=== EXERCISE ===
Copy the records below exactly, starting at the line that contains "Outline stroma; reply" and ending at the line that contains "Segment: **stroma**. Return"; leave out any pictures.

(Stored items from a collection)
__________________________________________________
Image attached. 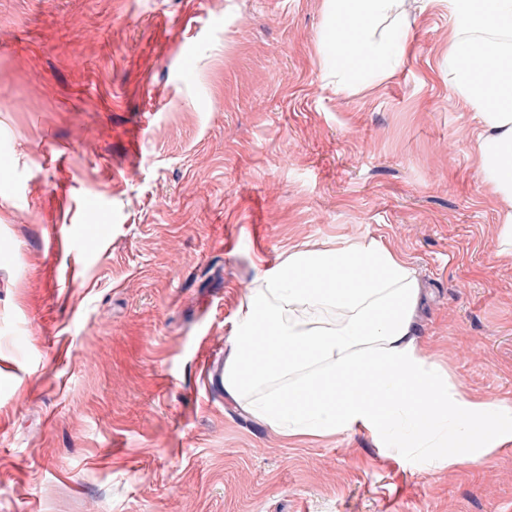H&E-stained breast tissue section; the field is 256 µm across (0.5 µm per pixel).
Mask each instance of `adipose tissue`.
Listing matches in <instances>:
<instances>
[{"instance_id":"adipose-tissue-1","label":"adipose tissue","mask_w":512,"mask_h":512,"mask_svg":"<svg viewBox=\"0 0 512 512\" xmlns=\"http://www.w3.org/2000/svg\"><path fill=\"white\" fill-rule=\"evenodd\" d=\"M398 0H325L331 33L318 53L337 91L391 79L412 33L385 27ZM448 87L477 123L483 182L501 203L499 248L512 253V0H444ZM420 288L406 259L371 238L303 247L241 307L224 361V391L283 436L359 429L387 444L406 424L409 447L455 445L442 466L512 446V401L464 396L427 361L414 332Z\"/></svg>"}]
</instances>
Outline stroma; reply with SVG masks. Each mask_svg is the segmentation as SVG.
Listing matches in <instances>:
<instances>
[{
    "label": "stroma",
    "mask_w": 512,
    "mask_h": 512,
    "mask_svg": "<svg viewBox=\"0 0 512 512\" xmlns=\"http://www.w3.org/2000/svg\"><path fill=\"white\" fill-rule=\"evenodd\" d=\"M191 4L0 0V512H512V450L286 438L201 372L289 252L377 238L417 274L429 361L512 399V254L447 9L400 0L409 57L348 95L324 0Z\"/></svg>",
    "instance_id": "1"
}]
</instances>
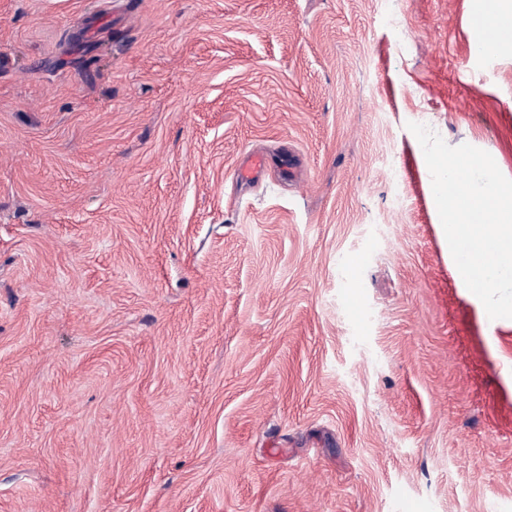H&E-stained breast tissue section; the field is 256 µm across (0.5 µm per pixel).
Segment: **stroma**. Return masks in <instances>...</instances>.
__________________________________________________
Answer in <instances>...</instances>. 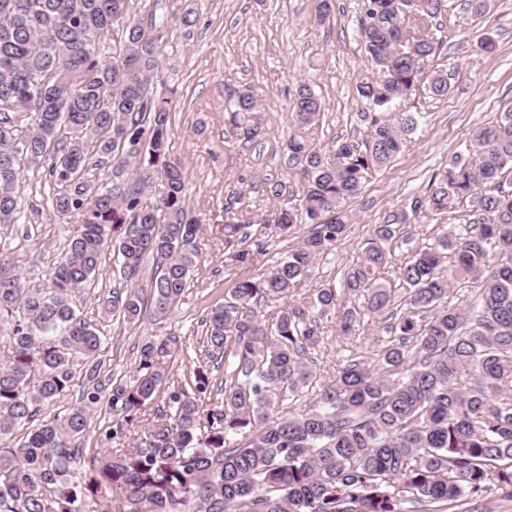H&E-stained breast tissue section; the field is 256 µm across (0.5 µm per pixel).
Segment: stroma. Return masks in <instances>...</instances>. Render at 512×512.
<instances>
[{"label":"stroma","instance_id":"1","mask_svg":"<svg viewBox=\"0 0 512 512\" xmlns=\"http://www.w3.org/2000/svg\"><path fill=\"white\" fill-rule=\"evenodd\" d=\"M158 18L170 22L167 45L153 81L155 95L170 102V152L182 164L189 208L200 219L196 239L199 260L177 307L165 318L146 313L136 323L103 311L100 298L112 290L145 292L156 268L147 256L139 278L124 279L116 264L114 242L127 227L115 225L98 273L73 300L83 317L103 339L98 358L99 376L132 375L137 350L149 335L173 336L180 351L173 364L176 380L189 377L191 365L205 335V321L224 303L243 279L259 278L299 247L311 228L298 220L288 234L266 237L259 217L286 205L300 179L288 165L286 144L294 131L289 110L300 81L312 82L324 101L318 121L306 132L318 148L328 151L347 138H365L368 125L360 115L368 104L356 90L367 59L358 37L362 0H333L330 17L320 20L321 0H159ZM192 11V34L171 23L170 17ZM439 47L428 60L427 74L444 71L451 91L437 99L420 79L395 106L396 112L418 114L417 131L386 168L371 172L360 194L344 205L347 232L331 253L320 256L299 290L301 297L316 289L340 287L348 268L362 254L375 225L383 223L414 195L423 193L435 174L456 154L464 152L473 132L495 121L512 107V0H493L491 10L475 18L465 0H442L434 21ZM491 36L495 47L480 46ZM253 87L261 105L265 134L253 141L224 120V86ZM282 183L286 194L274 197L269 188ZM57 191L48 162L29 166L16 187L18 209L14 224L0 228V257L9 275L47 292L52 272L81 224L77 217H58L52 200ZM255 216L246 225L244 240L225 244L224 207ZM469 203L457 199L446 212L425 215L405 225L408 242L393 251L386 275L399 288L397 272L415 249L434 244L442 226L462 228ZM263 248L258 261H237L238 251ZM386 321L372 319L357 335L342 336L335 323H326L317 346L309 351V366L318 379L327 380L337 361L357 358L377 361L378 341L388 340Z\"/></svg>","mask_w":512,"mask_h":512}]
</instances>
__________________________________________________
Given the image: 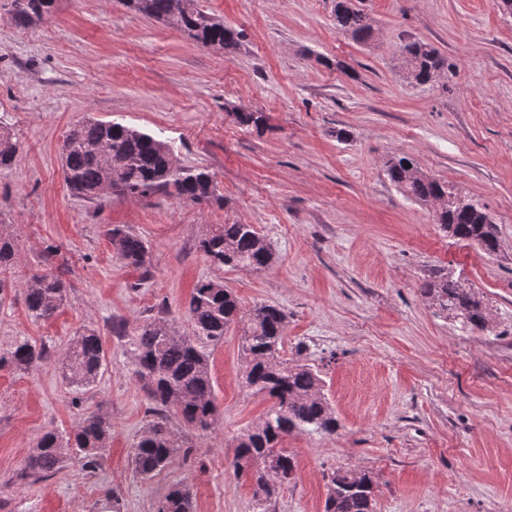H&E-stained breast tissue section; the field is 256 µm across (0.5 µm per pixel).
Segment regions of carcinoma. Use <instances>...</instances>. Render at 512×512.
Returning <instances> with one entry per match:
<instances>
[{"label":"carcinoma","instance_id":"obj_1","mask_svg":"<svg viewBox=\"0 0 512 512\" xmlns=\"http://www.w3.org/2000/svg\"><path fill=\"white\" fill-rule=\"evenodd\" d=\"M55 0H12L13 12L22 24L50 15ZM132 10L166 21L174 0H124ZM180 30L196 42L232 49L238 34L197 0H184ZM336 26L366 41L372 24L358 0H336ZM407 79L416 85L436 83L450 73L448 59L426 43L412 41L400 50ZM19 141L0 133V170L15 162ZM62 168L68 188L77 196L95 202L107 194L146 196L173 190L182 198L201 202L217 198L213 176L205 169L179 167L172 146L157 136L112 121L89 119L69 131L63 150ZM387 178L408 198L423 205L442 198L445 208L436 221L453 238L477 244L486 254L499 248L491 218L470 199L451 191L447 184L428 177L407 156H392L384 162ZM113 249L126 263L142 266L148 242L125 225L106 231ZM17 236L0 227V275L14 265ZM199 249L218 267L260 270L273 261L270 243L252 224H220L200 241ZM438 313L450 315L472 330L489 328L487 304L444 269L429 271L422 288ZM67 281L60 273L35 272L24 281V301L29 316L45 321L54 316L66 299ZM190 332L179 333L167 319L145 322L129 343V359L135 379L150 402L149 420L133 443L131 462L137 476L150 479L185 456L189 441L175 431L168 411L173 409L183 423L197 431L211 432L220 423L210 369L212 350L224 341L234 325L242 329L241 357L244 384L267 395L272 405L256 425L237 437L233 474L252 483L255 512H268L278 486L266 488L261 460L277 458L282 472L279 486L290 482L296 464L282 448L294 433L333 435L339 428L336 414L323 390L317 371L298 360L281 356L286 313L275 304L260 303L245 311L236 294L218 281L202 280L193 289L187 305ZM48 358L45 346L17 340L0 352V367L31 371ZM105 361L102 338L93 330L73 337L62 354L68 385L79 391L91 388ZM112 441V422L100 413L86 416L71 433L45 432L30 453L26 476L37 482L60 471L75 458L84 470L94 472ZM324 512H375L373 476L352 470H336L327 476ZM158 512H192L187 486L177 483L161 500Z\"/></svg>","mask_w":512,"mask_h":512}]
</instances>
__________________________________________________
=== RESPONSE TO THIS TASK ===
Outline stroma; reply with SVG masks. Each mask_svg is the segmentation as SVG.
Listing matches in <instances>:
<instances>
[{
    "label": "stroma",
    "mask_w": 512,
    "mask_h": 512,
    "mask_svg": "<svg viewBox=\"0 0 512 512\" xmlns=\"http://www.w3.org/2000/svg\"><path fill=\"white\" fill-rule=\"evenodd\" d=\"M191 4L0 0V512H512V450L286 438L201 372L289 252L377 238L417 274L429 361L512 399V254L447 9L400 0L409 57L348 95L324 0Z\"/></svg>",
    "instance_id": "1"
}]
</instances>
H&E-stained breast tissue section; the field is 256 µm across (0.5 µm per pixel).
Segment: **stroma**. Return masks in <instances>...</instances>.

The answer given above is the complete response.